• Work to complete: Find the lines of the records in which the word "plate" appears and report how many there are, as a number alone.

• Raw data:
□ □ □ □

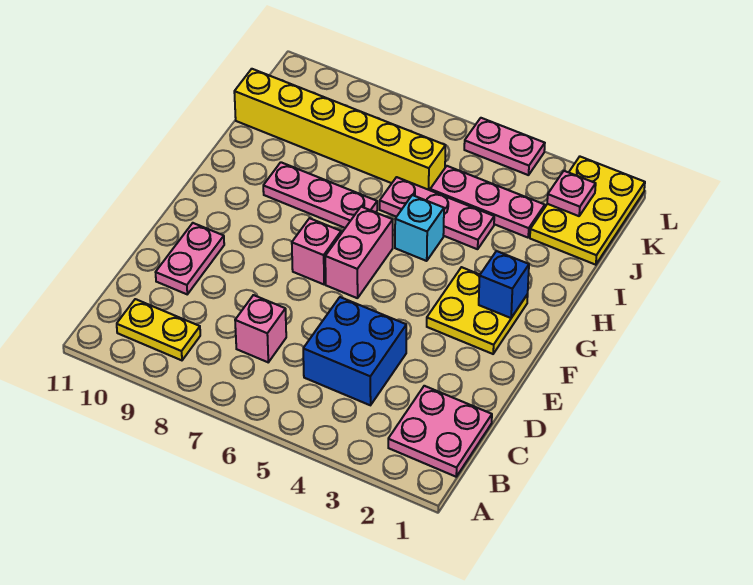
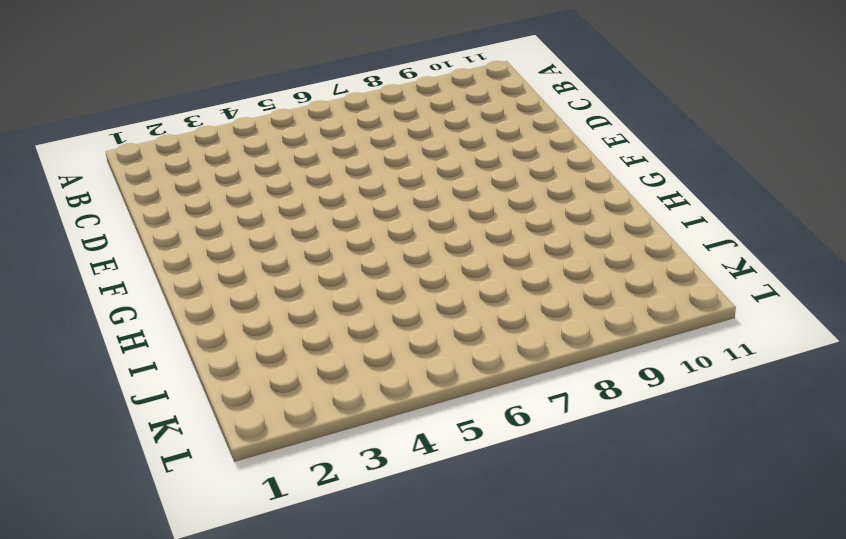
none -> pink plate B1:C2 level 1
none -> yellow plate B9:B10 level 1
none -> blue brick C4:D5 level 1

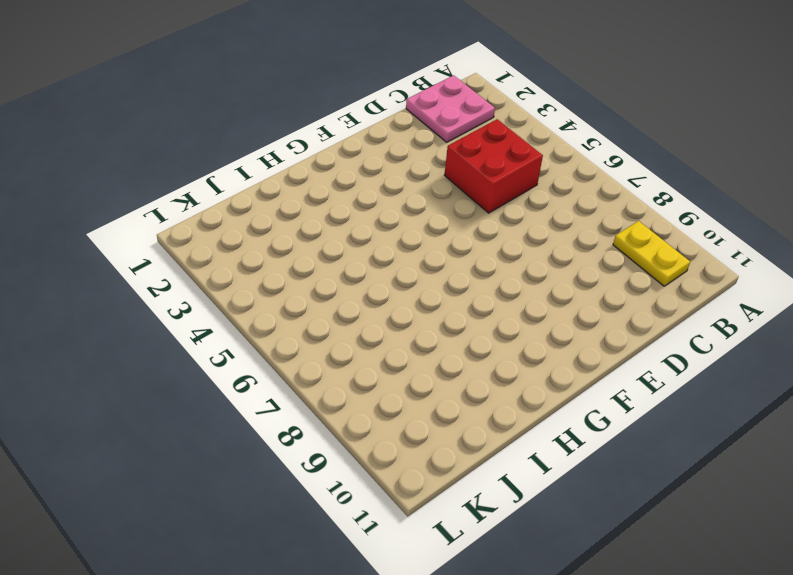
red brick C4:D5 level 1 -> blue brick C4:D5 level 1
none -> pink brick C7 level 1
none -> pink plate D10:E10 level 1
none -> yellow plate F2:G3 level 1

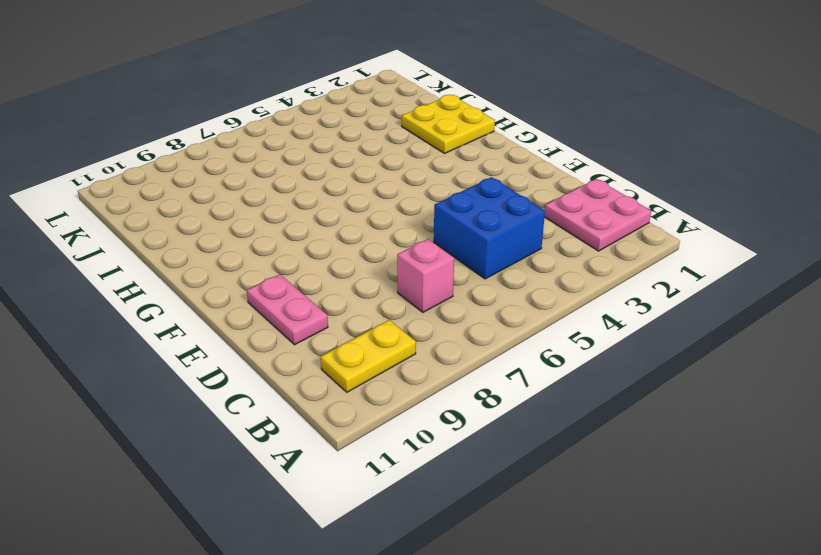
yellow plate H1:I2 level 1 -> yellow plate F2:G3 level 1
none -> pink brick F6:G6 level 1
none -> pink brick F7 level 1
none -> cyan brick H5 level 1

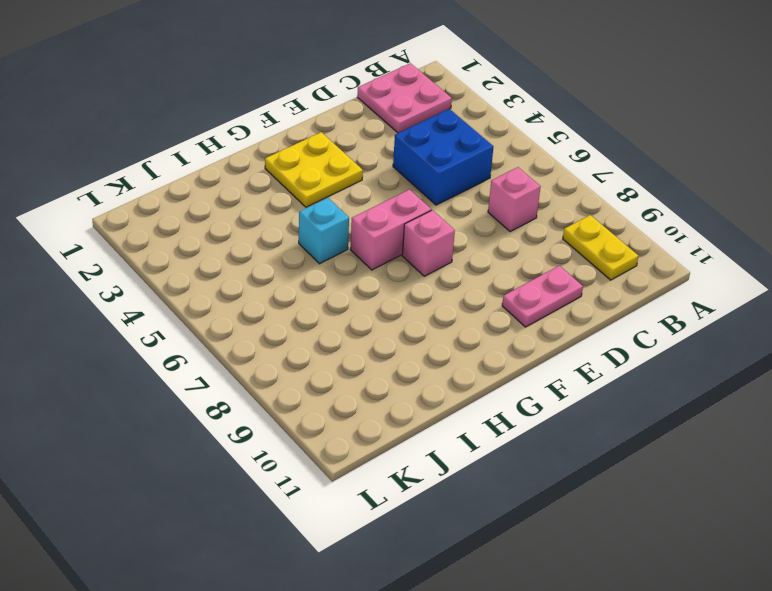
none -> pink plate H7:H9 level 1
none -> pink plate I4:I6 level 1
none -> yellow plate J1:L2 level 1

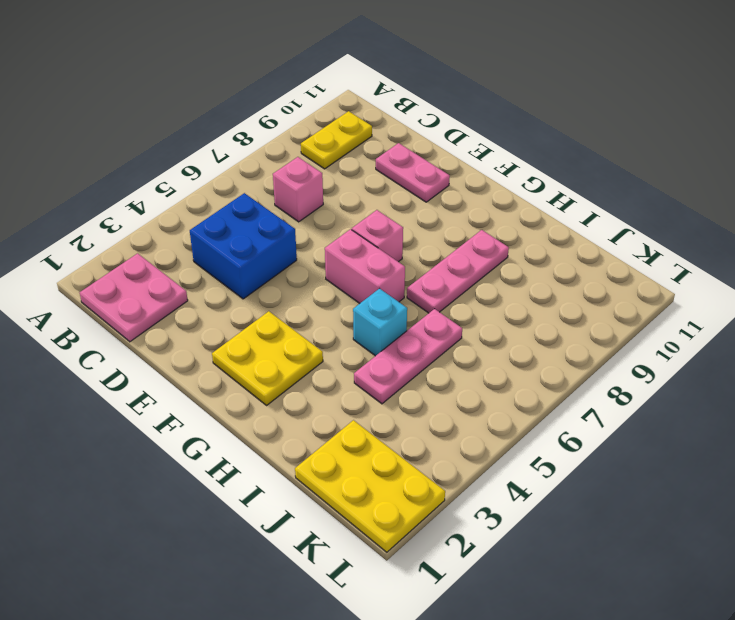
none -> pink plate J3:J5 level 1
none -> yellow brick J6:J11 level 1
none -> pink plate L4:L5 level 1

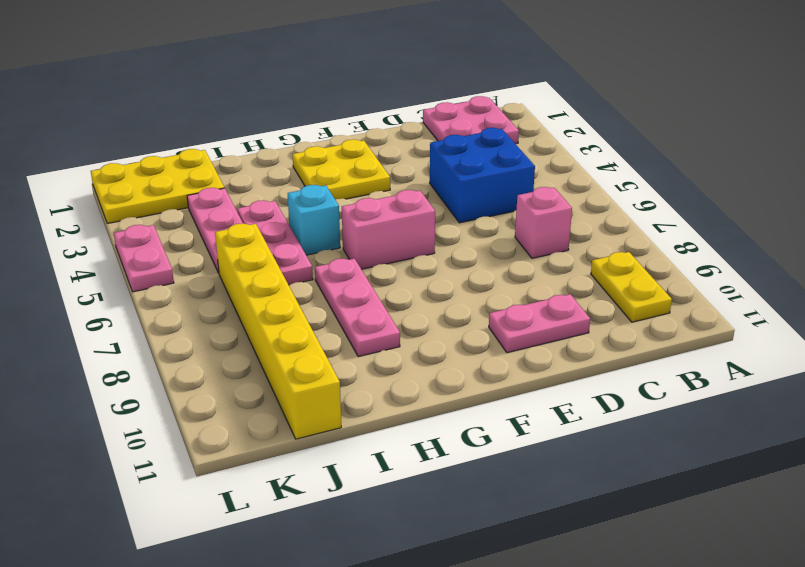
none -> pink brick F7 level 1
none -> blue brick G2 level 2
none -> pink plate K2 level 2

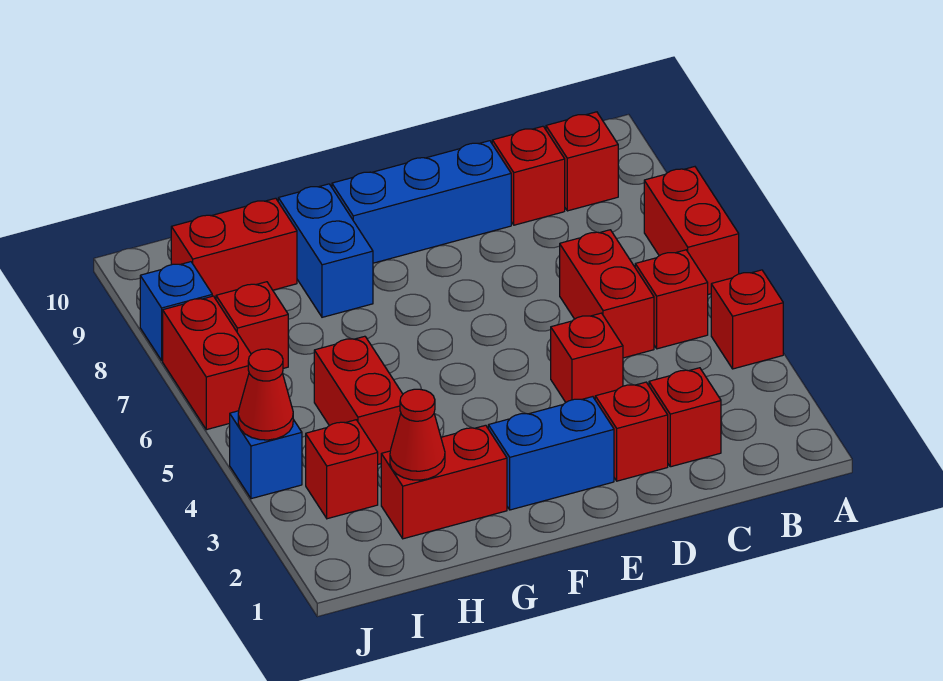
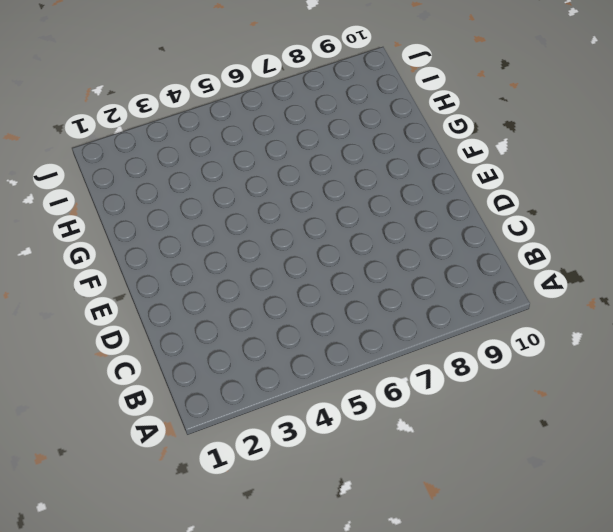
none -> red brick A4 level 1
none -> red brick A6:A7 level 1
none -> red brick B5 level 1

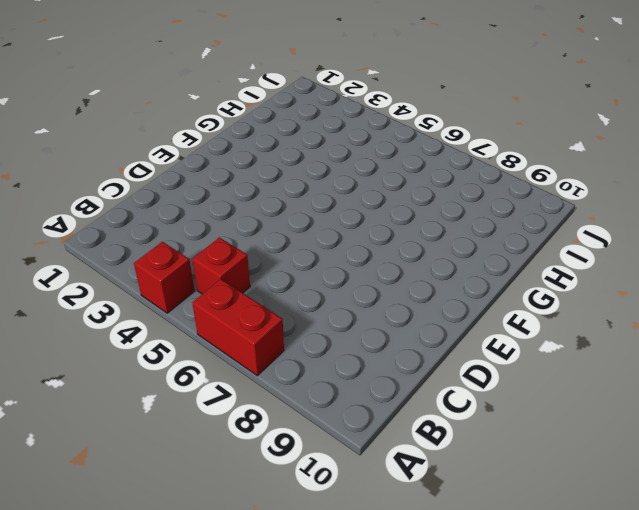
none -> red brick B9 level 1
none -> red brick C2 level 1
none -> red brick C5:C6 level 1

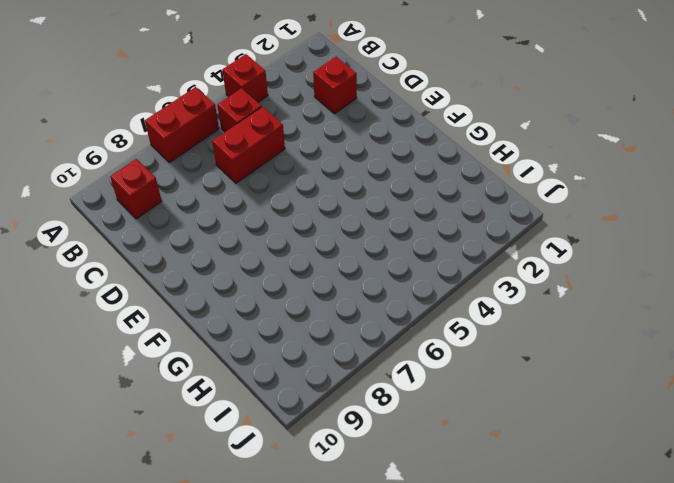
none -> red brick C9 level 1
none -> red brick D2 level 1
none -> red brick D4 level 1

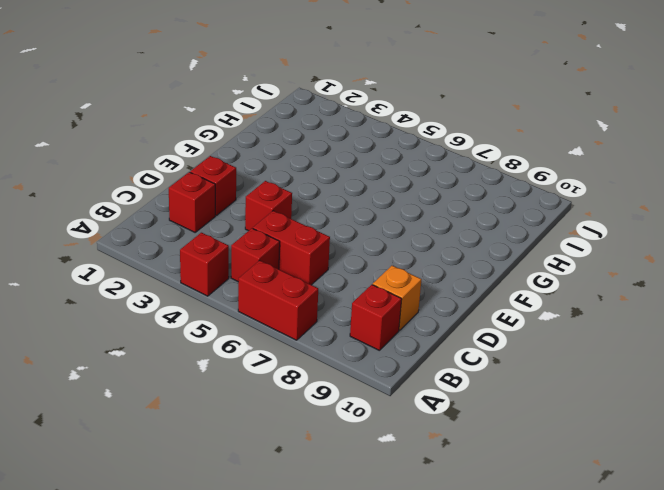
orange brick C9 level 1 -> red brick C9 level 1
none -> blue brick D9:F9 level 1
none -> blue brick E2:F2 level 1
none -> red brick G2:H2 level 1

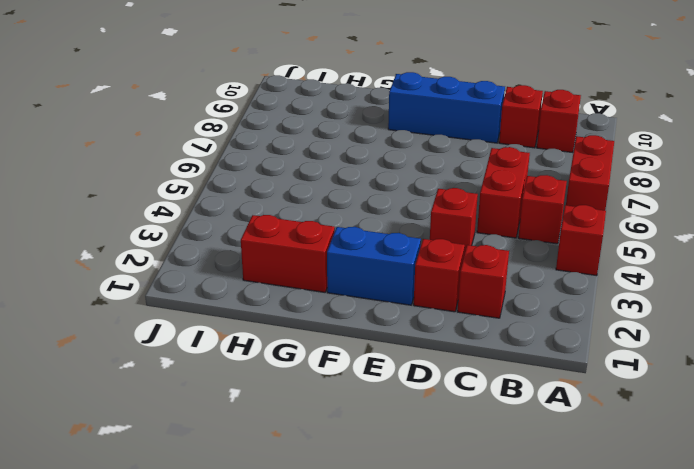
none -> blue brick G8:G9 level 1
none -> red brick H4:H5 level 1
none -> red brick H9:I9 level 1

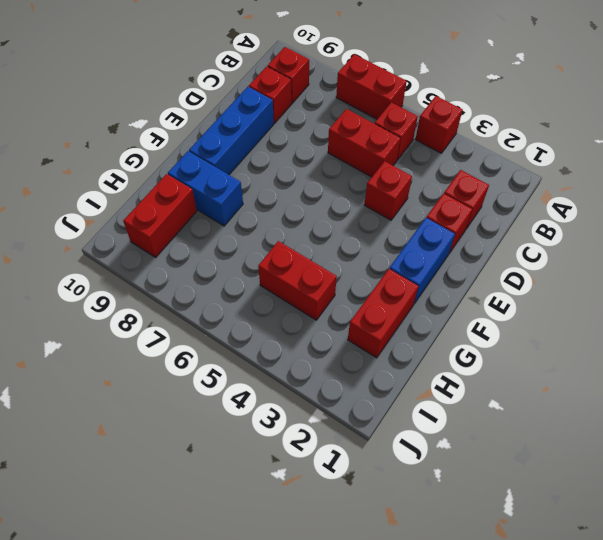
none -> red brick I3 level 1
none -> red brick I7 level 1
none -> blue brick J4 level 1

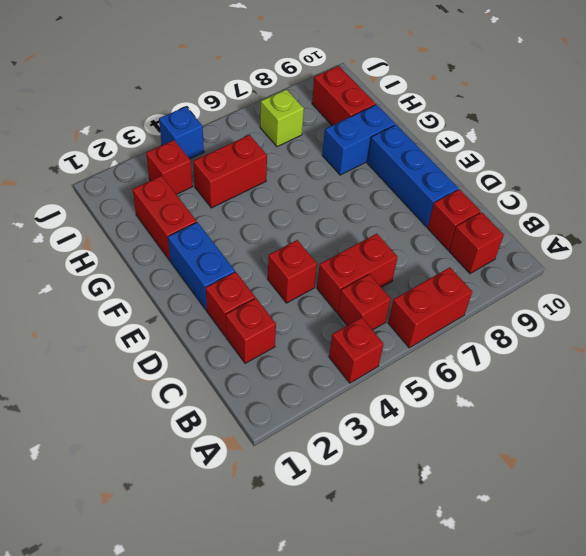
lime brick I7 level 1 -> red brick I7 level 1
none -> red brick J6:J7 level 1
none -> blue brick J8 level 1
none -> red cone H2 level 2

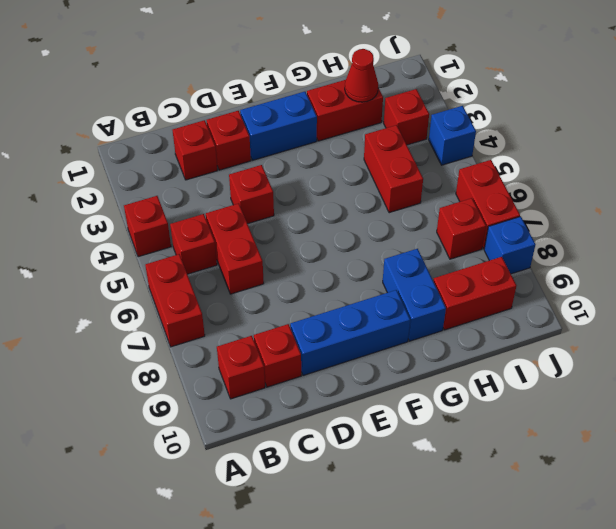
none -> red cone J4 level 2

□ □ □ □

• Output for this task: 11